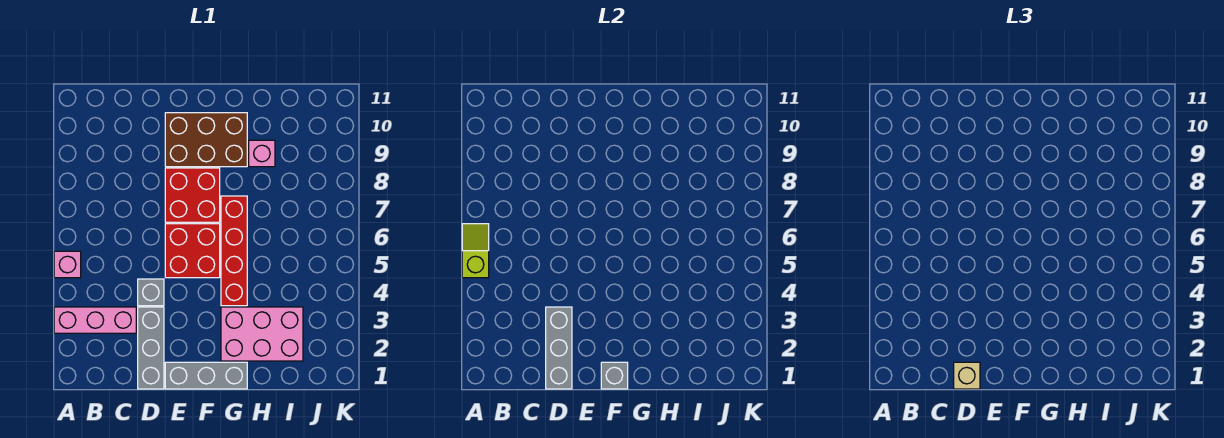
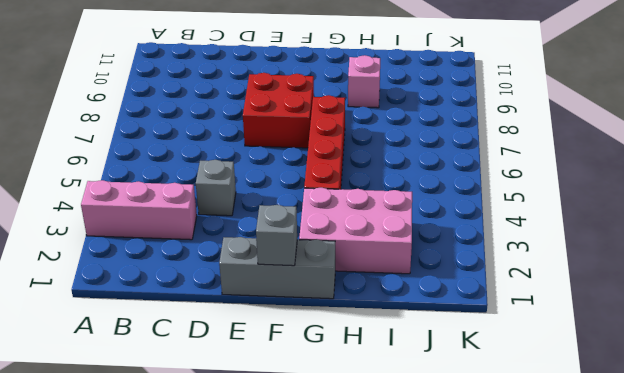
none -> pink 1x1 brick [54,251,81,278]
none -> grey 1x3 brick [138,307,164,389]
none -> red 2x2 brick [165,224,220,278]

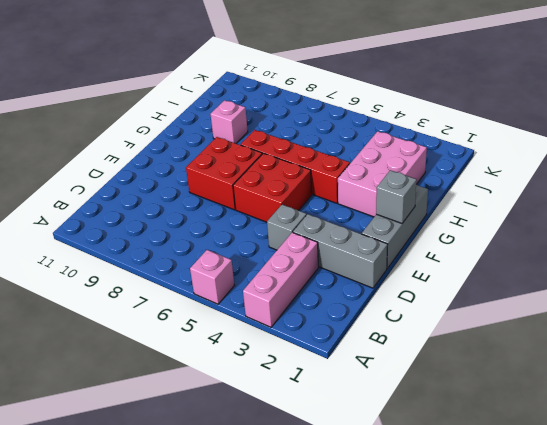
none -> brown 2x3 brick [165,113,247,167]
none -> lime 1x2 slope [462,224,489,278]
none -> grey 1x3 brick [546,307,572,389]

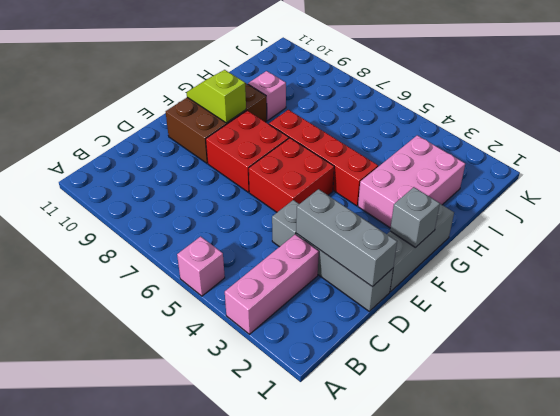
lime 1x2 slope [187,70,246,123] -> lime 1x2 slope moved to [462,224,489,278]
none -> tan 1x1 brick [954,362,980,389]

|---|

# [WHAT IS BEING ASKED]
From the listing above, return every line that carries the string "slope".

# [THE ANSWER]
none -> lime 1x2 slope [462,224,489,278]
lime 1x2 slope [187,70,246,123] -> lime 1x2 slope moved to [462,224,489,278]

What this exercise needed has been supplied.